ASSIGNED TASK.
Would you restate each line of the data below word for word, without its pictures?

RECORDS FOR THE TASK.
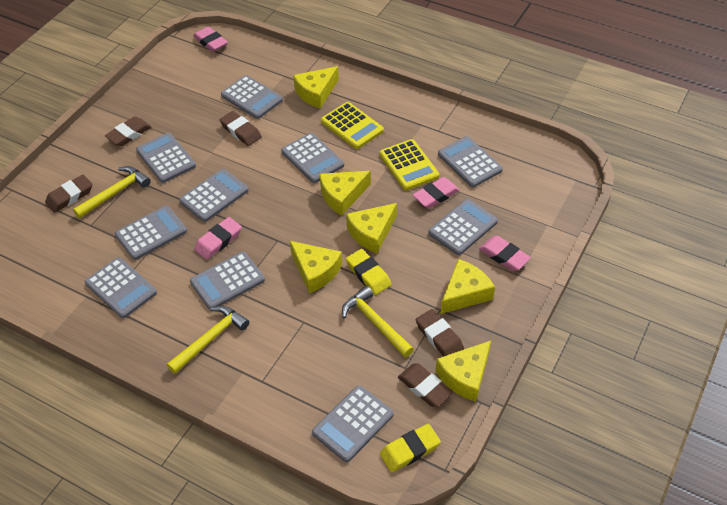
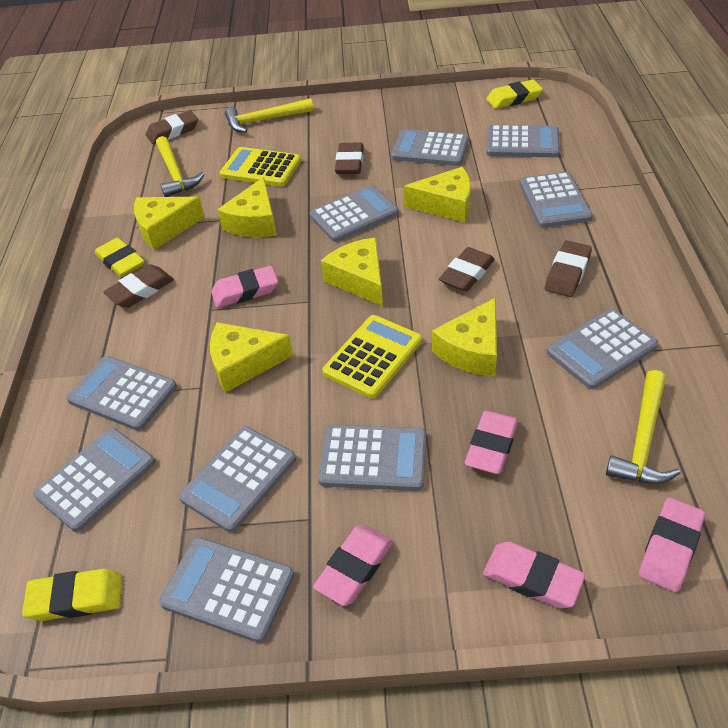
pink eraser: 4 -> 5
yellow eraser: 2 -> 3

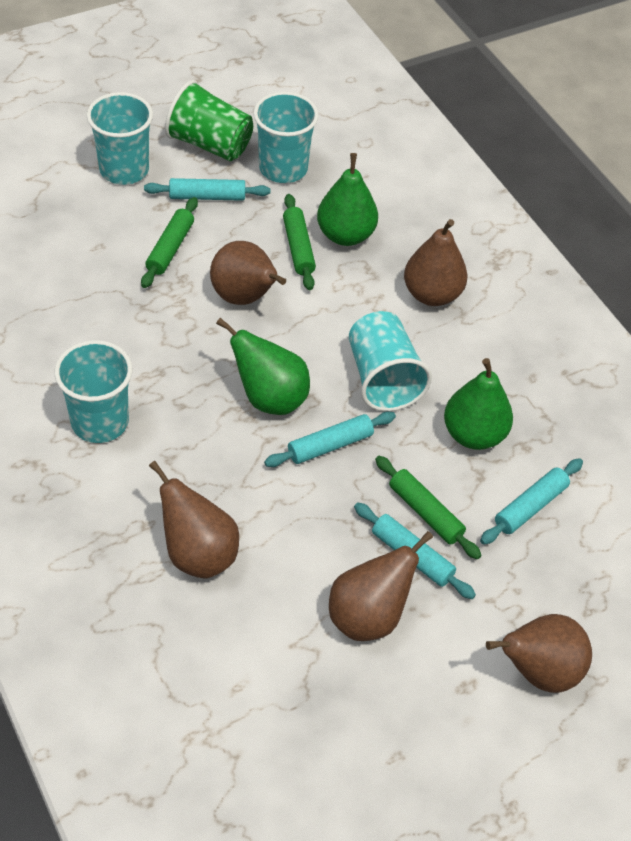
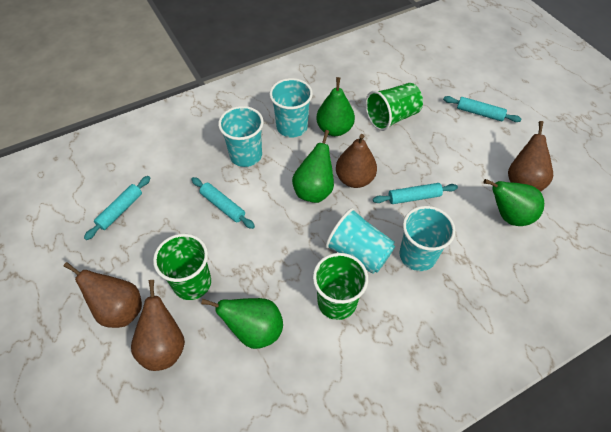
brown pear: 5 -> 4
green cup: 1 -> 3
green pear: 3 -> 4
green rolling pin: 3 -> 0

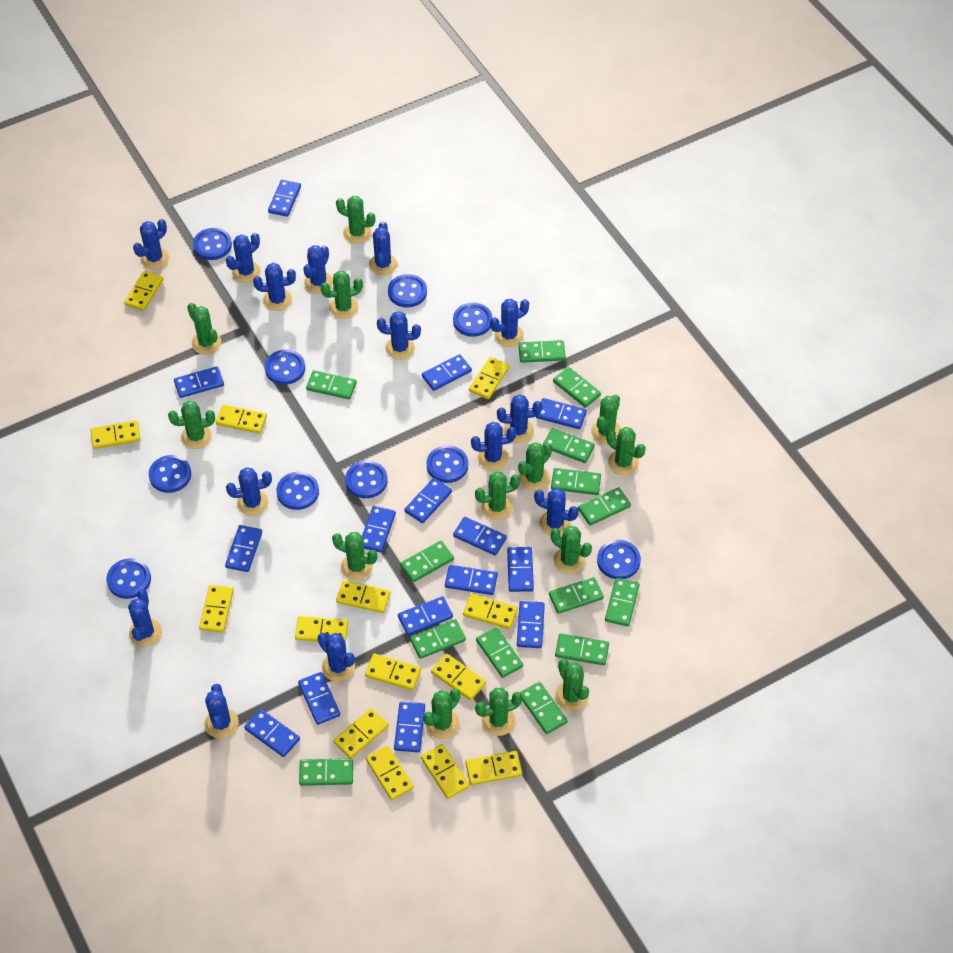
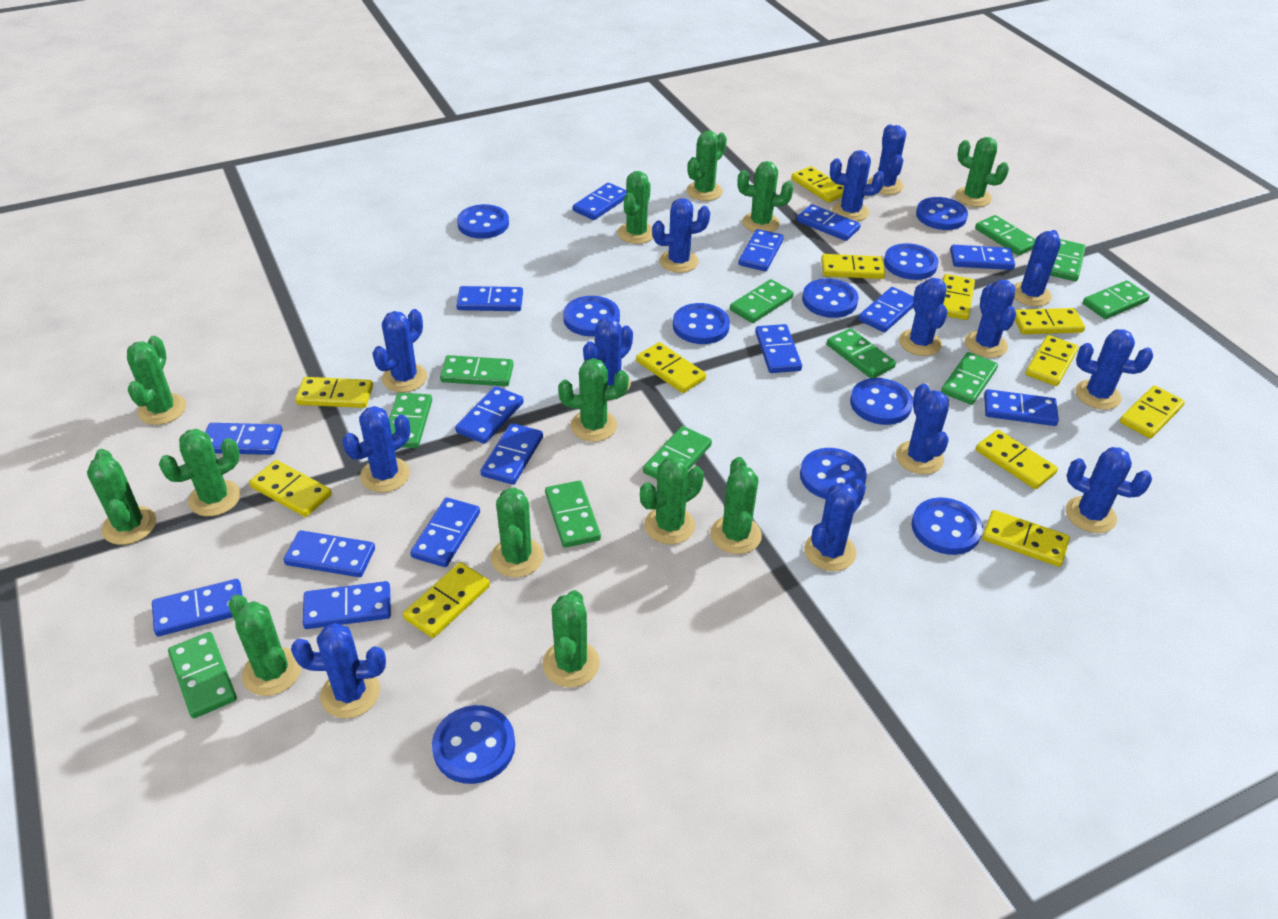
green domino: 14 -> 11
yellow domino: 14 -> 12

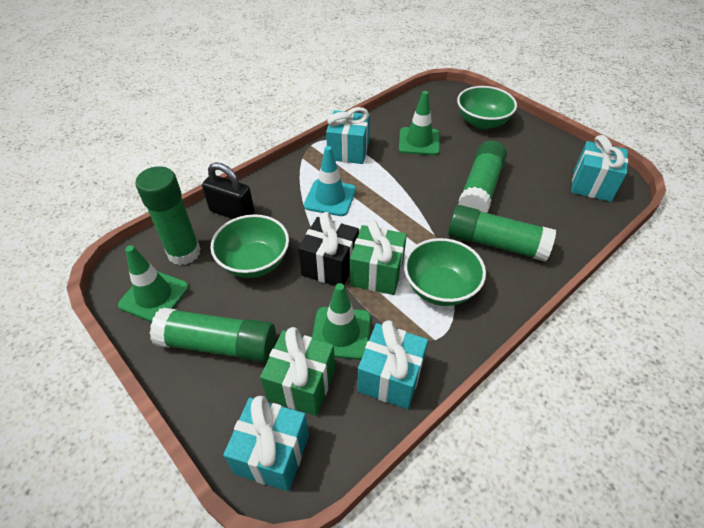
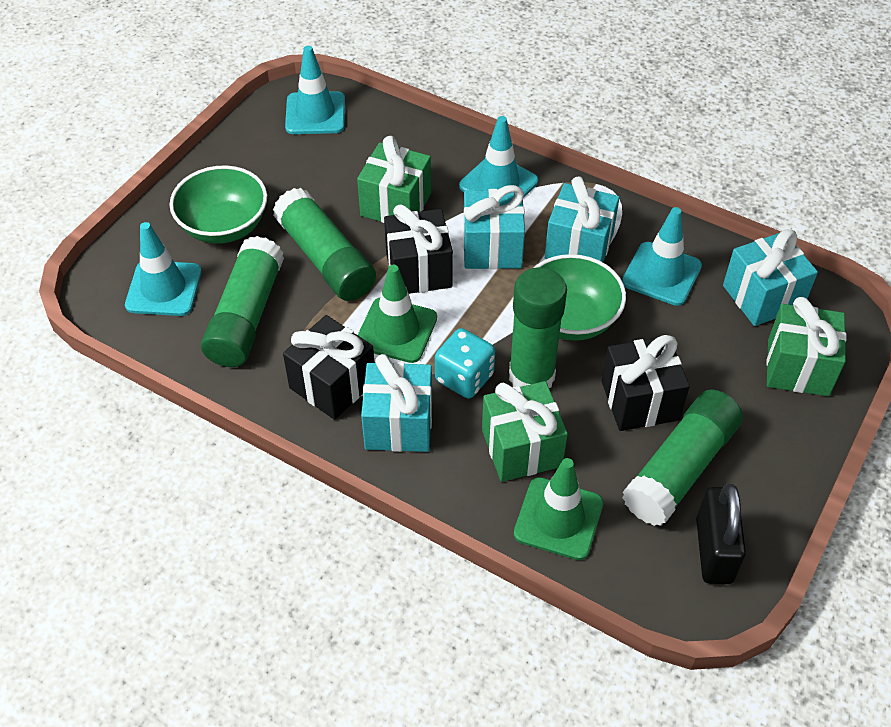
black gift: 1 -> 3
green bowl: 3 -> 2
green gift: 2 -> 3
green traffic cone: 3 -> 2
turquoise dice: 0 -> 1
turquoise traffic cone: 1 -> 4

WRITTEN ANSWER.
pink eraser: 4 -> 5
yellow eraser: 2 -> 3

brown pear: 5 -> 4
green cup: 1 -> 3
green pear: 3 -> 4
green rolling pin: 3 -> 0

green domino: 14 -> 11
yellow domino: 14 -> 12

black gift: 1 -> 3
green bowl: 3 -> 2
green gift: 2 -> 3
green traffic cone: 3 -> 2
turquoise dice: 0 -> 1
turquoise traffic cone: 1 -> 4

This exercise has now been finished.